[PROVIDED RECORDS — start]
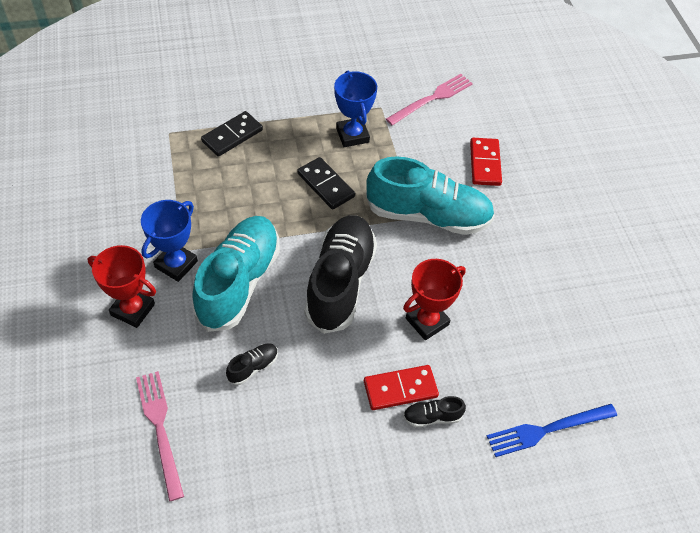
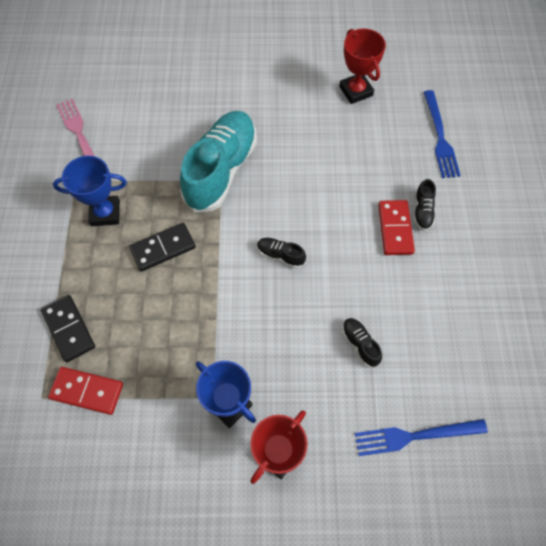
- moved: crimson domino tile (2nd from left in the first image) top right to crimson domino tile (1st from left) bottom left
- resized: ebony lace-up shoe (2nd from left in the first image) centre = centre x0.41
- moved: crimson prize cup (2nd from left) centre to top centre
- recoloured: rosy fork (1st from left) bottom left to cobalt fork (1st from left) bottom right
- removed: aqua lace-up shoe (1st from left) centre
[PROVIDED RECORDS — finish]
Tally the lines of the entries above that hold the word "shoe"; the number is the whole answer.

# RESPONSE AREA
2